| WHAT TO DO |
Copy the data word for word, from the line containing "What do you see at coordinates (982, 618)" through the end of the data, both included.

| MATERIAL SUPPLIED |

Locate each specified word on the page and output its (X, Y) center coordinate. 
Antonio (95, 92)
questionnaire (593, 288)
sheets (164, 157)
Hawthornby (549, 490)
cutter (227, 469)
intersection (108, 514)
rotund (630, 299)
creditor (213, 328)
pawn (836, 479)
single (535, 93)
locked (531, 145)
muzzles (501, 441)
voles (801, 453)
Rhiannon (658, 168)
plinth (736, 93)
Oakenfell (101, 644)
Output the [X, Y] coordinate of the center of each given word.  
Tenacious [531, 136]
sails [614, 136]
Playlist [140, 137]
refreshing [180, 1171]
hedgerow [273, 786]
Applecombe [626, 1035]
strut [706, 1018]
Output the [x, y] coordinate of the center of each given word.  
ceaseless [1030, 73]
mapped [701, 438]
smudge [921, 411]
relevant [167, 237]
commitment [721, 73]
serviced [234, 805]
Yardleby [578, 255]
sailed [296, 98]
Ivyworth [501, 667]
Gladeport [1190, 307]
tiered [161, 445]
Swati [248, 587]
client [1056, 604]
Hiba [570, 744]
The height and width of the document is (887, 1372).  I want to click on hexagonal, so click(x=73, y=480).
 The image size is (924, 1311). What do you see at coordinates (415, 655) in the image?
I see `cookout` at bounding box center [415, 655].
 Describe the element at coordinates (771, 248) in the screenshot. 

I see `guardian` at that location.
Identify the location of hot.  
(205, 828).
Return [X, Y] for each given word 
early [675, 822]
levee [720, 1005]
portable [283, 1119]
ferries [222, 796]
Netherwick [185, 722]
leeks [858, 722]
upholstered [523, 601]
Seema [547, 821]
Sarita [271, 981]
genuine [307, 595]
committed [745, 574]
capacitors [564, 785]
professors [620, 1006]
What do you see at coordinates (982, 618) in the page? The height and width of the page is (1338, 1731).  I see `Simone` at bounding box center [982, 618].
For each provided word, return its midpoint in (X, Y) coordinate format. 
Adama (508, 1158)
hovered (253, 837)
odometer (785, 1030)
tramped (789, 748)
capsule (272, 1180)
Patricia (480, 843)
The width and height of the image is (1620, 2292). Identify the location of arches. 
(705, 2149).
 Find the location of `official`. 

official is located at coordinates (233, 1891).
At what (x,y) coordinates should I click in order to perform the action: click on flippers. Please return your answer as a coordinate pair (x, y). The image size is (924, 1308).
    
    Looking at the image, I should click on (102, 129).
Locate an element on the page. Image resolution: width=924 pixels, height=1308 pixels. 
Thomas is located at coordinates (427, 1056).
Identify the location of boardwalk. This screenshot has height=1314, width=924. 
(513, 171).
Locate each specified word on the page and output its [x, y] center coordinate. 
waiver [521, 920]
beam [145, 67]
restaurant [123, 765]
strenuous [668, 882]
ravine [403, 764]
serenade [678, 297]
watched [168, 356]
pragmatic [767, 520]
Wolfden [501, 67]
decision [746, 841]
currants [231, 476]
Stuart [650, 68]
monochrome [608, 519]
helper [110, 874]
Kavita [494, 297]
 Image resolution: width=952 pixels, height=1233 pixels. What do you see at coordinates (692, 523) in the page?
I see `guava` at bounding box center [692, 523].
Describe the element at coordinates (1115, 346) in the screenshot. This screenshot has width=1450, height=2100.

| EXERCISE OUTPUT |
What do you see at coordinates (982, 618) in the page? The height and width of the page is (1338, 1731).  I see `Simone` at bounding box center [982, 618].
For each provided word, return its midpoint in (X, Y) coordinate format. 
Adama (508, 1158)
hovered (253, 837)
odometer (785, 1030)
tramped (789, 748)
capsule (272, 1180)
Patricia (480, 843)
The width and height of the image is (1620, 2292). Identify the location of arches. 
(705, 2149).
 Find the location of `official`. 

official is located at coordinates (233, 1891).
At what (x,y) coordinates should I click in order to perform the action: click on flippers. Please return your answer as a coordinate pair (x, y). The image size is (924, 1308).
    
    Looking at the image, I should click on (102, 129).
Locate an element on the page. Image resolution: width=924 pixels, height=1308 pixels. 
Thomas is located at coordinates (427, 1056).
Identify the location of boardwalk. This screenshot has height=1314, width=924. 
(513, 171).
Locate each specified word on the page and output its [x, y] center coordinate. 
waiver [521, 920]
beam [145, 67]
restaurant [123, 765]
strenuous [668, 882]
ravine [403, 764]
serenade [678, 297]
watched [168, 356]
pragmatic [767, 520]
Wolfden [501, 67]
decision [746, 841]
currants [231, 476]
Stuart [650, 68]
monochrome [608, 519]
helper [110, 874]
Kavita [494, 297]
 Image resolution: width=952 pixels, height=1233 pixels. What do you see at coordinates (692, 523) in the page?
I see `guava` at bounding box center [692, 523].
Describe the element at coordinates (1115, 346) in the screenshot. This screenshot has width=1450, height=2100.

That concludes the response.